## STATED PROBLEM:
Extract every line in the entries below that contains the string "music", matching its case exactly.
------ RECORDS SHOWN ------
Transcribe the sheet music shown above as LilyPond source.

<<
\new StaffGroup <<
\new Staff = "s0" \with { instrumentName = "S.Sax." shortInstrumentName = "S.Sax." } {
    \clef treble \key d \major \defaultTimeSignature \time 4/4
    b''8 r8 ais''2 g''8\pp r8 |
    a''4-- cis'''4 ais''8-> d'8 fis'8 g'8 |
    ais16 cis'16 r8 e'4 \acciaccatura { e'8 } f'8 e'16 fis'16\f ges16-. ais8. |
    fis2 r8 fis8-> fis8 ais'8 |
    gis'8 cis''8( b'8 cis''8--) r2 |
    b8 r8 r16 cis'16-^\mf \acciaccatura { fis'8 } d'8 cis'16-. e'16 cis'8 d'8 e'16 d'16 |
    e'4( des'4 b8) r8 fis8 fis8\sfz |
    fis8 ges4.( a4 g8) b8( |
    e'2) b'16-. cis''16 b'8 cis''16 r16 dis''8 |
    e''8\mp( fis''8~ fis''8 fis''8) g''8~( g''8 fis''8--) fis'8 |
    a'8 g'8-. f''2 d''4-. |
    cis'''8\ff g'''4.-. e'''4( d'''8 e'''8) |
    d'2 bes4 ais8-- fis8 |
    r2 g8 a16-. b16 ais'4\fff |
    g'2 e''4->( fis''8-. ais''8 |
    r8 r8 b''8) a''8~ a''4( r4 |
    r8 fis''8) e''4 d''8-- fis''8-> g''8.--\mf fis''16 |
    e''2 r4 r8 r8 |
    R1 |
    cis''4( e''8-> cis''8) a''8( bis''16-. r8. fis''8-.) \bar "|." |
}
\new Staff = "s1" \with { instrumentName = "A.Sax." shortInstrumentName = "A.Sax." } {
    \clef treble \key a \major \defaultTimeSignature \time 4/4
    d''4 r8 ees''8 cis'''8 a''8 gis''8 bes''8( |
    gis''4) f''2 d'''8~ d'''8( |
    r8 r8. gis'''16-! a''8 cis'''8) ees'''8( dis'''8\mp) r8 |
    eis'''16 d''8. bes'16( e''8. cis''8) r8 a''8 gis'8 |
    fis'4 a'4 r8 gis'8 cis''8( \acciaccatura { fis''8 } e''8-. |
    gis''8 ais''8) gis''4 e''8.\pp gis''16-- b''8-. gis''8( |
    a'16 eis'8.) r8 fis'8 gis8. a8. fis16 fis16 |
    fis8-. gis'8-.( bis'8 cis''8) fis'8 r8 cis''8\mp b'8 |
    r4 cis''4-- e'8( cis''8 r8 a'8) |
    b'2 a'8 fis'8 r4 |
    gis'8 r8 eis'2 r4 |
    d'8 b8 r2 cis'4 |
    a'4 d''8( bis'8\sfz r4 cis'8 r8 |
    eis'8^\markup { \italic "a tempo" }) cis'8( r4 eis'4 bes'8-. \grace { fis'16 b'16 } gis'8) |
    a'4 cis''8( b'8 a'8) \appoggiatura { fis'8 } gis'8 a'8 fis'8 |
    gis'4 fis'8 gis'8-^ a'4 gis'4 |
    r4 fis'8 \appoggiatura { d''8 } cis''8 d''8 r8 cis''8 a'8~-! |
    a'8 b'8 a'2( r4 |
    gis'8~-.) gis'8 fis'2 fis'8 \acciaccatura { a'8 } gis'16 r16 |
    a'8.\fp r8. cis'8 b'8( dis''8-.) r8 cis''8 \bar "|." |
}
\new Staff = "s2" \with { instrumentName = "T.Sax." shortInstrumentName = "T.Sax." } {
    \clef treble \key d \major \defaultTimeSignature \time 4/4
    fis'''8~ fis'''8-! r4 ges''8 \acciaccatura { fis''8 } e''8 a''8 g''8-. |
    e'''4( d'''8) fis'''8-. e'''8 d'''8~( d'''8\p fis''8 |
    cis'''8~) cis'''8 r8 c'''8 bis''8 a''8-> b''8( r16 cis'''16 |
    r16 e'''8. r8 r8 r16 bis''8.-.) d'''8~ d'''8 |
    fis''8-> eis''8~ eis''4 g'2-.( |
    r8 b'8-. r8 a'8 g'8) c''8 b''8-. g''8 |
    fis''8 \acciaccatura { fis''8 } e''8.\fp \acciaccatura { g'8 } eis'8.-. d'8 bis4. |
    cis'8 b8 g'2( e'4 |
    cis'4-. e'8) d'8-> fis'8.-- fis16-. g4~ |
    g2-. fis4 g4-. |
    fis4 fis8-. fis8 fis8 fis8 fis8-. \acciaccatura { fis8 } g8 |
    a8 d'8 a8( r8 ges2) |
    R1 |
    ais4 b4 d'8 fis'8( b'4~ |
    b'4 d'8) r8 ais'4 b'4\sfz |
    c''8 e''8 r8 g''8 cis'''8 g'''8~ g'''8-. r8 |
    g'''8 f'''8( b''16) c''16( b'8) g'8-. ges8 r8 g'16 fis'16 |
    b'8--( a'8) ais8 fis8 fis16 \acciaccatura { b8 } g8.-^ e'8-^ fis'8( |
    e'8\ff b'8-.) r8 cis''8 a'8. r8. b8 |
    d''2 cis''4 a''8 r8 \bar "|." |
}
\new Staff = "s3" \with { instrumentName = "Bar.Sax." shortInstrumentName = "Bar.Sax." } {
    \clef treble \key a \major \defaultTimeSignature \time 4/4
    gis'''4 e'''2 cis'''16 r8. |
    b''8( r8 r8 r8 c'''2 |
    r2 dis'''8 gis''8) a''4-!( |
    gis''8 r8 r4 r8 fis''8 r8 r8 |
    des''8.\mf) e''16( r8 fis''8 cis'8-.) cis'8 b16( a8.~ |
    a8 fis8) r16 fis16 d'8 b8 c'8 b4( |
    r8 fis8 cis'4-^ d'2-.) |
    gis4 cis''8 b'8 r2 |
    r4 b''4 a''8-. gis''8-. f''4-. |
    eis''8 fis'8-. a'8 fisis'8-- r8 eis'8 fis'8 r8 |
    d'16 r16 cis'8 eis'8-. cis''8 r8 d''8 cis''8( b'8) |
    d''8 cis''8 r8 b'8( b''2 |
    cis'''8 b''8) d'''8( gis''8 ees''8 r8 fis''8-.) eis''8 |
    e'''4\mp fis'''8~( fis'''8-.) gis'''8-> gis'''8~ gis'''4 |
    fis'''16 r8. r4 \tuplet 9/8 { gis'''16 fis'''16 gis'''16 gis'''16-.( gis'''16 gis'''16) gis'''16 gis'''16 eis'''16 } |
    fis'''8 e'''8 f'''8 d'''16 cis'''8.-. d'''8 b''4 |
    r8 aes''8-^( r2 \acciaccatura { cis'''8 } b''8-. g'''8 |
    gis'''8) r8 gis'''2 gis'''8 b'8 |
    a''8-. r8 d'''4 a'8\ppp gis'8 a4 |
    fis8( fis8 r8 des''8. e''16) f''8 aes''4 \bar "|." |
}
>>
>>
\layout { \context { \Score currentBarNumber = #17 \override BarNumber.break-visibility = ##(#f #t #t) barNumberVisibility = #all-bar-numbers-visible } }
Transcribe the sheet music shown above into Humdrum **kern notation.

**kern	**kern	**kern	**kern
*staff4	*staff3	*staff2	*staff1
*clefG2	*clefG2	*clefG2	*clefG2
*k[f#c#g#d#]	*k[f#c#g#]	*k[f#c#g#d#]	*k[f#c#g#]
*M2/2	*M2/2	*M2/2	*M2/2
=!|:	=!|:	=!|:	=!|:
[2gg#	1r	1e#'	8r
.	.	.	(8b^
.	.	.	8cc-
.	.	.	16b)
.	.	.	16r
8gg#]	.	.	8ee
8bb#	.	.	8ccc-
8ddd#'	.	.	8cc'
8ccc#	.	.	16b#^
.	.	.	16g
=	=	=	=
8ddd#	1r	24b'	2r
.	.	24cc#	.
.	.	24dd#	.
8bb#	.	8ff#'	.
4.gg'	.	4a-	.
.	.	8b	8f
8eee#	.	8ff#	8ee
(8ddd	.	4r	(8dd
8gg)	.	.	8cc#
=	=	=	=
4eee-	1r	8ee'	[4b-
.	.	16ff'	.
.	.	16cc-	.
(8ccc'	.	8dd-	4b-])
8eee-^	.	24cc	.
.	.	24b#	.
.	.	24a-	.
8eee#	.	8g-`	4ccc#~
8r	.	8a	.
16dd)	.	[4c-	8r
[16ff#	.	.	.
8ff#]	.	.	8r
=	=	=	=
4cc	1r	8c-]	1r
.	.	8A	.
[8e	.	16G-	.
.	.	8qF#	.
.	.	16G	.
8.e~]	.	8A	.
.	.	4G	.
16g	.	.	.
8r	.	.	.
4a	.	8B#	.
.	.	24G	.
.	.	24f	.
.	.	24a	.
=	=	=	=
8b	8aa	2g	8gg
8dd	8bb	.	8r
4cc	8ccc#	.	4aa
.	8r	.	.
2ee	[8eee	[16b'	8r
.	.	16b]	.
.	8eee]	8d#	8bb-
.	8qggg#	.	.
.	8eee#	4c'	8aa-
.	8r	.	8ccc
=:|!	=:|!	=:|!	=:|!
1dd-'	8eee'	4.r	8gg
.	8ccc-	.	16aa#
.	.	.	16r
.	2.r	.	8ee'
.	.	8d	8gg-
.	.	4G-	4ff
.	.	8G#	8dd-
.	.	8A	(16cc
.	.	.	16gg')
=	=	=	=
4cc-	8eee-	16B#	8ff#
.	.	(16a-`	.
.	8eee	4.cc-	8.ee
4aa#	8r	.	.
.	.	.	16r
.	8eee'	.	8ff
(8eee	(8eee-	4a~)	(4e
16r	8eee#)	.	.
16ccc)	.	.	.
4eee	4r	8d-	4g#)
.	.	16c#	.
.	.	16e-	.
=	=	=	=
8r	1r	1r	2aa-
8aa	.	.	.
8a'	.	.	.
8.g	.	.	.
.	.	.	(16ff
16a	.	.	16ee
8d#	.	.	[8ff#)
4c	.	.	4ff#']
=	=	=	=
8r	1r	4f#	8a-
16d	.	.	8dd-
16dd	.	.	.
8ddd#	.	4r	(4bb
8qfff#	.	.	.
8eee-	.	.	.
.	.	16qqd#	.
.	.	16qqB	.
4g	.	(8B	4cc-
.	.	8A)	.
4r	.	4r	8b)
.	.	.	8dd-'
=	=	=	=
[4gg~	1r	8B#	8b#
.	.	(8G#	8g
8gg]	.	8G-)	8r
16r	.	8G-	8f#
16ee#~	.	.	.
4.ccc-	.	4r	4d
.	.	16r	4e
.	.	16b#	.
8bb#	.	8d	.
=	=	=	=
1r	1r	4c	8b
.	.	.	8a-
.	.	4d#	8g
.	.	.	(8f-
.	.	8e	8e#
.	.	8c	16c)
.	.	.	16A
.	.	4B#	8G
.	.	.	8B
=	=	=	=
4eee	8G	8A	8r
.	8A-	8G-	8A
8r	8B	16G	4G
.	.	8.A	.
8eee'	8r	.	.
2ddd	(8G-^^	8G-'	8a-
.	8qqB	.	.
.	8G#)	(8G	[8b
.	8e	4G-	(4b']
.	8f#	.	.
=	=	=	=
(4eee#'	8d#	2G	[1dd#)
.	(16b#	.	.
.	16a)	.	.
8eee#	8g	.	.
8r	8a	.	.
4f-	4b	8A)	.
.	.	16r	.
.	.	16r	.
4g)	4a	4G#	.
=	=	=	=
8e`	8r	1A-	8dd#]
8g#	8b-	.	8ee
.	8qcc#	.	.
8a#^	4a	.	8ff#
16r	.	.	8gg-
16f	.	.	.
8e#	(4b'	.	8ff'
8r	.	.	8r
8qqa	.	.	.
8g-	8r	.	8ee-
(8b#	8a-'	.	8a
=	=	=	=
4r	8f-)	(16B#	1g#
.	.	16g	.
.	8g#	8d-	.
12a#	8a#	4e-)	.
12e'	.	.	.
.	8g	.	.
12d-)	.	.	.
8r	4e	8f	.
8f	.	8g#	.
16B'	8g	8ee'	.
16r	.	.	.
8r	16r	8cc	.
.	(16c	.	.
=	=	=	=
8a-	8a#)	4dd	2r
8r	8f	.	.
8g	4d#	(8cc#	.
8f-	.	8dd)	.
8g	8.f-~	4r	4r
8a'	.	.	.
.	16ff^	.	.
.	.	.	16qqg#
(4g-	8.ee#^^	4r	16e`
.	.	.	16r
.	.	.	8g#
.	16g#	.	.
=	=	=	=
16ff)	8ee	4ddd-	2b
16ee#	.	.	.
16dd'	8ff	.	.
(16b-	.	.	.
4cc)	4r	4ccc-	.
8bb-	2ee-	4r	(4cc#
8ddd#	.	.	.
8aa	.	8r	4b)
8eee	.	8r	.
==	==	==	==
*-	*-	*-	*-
------
## COMPLETED EXERCISE:
Transcribe the sheet music shown above as LilyPond source.
Transcribe the sheet music shown above into Humdrum **kern notation.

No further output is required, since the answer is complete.